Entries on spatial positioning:
-- start --

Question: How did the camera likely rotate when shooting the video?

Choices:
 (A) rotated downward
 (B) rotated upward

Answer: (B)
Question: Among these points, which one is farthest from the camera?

-- end --
-- start --

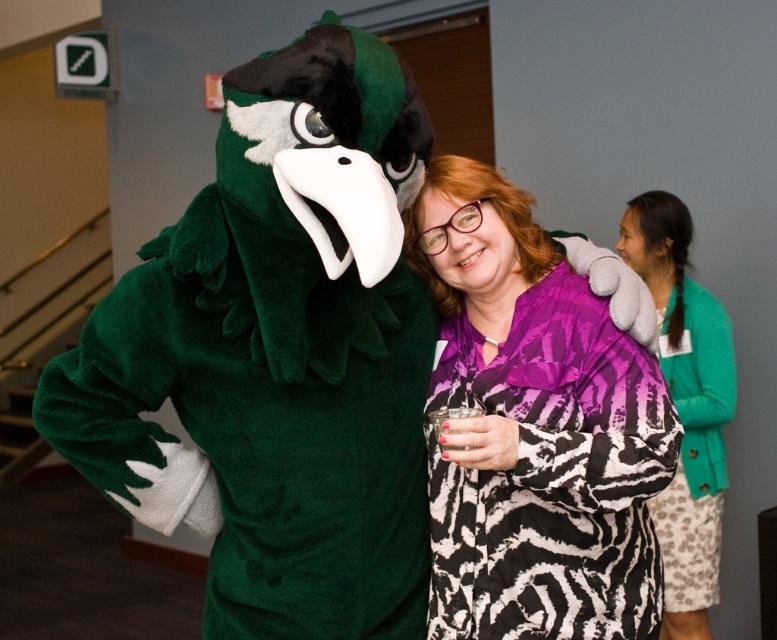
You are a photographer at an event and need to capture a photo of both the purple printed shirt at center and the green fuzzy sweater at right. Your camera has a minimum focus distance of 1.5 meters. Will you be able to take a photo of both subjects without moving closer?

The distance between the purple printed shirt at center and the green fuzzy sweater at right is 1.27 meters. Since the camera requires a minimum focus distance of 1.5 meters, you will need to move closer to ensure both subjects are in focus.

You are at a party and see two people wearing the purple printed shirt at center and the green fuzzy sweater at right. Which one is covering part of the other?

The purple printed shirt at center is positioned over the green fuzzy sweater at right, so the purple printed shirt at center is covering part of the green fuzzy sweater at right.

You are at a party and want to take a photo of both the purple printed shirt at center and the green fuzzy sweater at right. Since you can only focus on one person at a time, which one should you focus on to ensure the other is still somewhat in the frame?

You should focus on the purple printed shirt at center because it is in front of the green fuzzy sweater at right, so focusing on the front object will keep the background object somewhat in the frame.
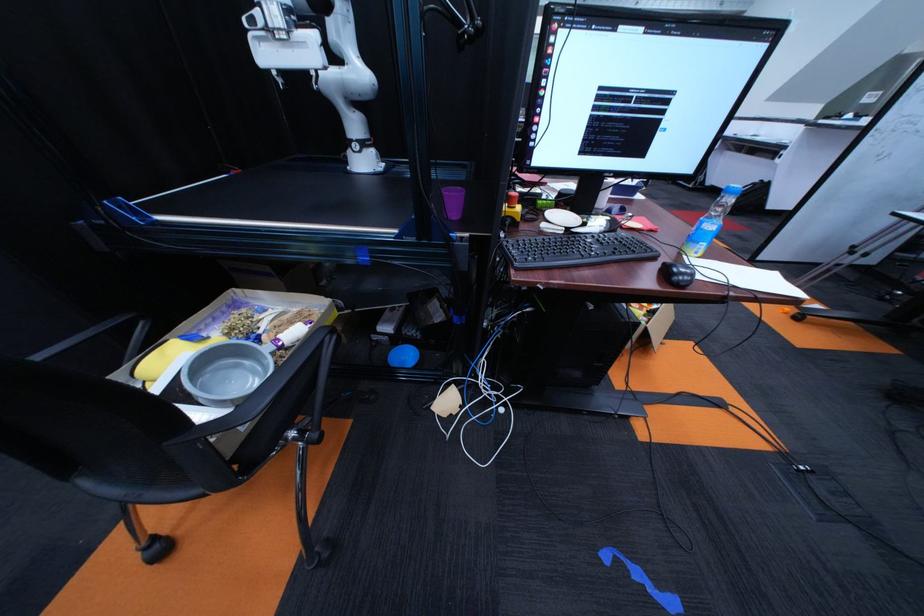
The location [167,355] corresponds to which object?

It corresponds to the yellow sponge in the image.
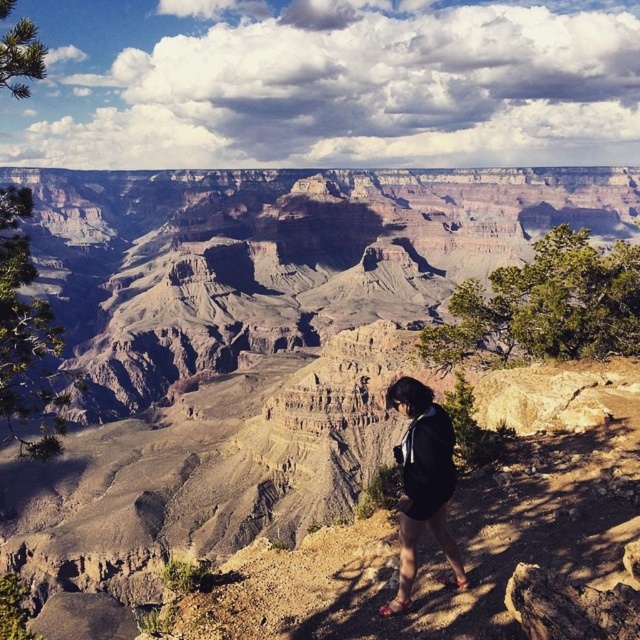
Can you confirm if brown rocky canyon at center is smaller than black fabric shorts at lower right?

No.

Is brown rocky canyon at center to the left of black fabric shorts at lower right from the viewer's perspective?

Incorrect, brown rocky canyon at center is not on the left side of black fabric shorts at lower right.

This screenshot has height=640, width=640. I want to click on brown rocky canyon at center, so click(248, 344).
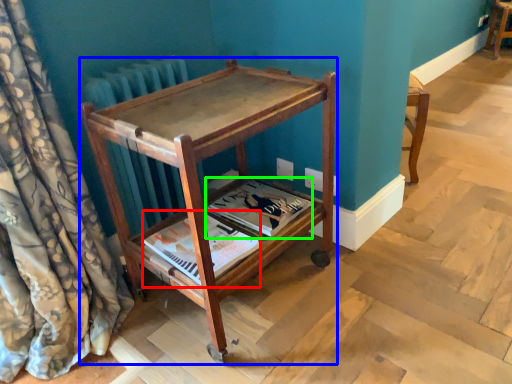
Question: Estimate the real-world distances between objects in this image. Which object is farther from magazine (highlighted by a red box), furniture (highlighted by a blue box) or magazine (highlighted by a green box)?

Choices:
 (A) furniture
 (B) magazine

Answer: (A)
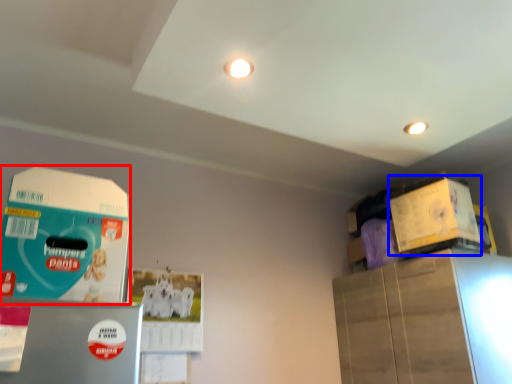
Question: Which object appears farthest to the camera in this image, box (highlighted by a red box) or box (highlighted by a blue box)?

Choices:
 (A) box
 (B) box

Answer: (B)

-- end --
-- start --

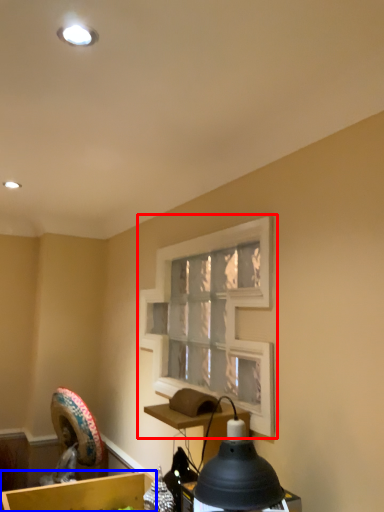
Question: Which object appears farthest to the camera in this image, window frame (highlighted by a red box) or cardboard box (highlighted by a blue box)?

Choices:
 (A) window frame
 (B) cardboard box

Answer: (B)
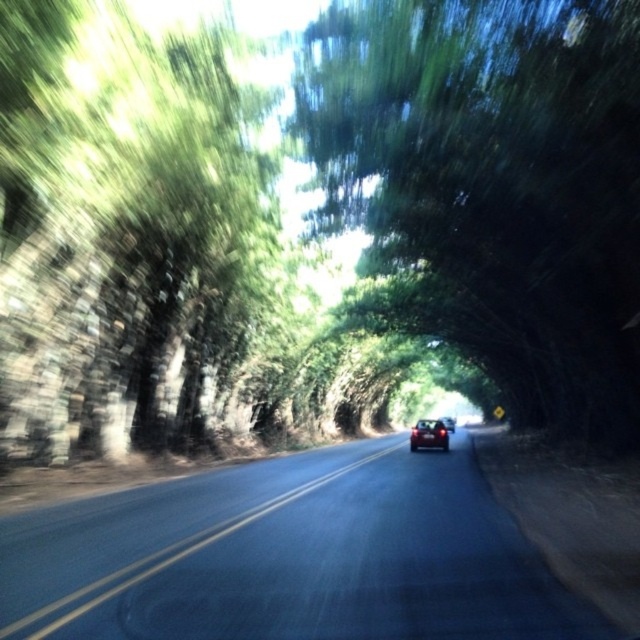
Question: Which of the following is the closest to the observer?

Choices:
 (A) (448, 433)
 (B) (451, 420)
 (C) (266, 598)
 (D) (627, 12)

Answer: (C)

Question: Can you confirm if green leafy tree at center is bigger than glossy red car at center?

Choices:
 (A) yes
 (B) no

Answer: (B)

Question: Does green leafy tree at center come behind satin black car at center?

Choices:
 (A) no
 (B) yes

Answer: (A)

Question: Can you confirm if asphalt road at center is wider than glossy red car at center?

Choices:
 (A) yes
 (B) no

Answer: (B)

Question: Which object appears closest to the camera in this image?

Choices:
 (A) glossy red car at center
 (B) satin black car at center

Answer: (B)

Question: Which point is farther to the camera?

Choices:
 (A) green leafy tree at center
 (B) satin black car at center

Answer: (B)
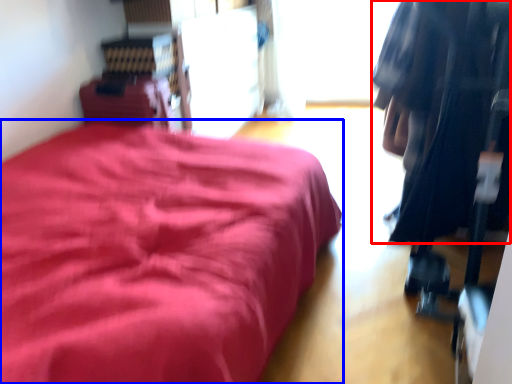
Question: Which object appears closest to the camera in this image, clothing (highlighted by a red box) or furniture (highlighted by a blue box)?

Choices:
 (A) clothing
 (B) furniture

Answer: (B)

-- end --

▶ [Work required]:
Return every line of the rows above that contains the string "cardboard". Case counts.

▶ [Completed exercise]:
Question: Which object appears farthest to the camera in this image, window frame (highlighted by a red box) or cardboard box (highlighted by a blue box)?
 (B) cardboard box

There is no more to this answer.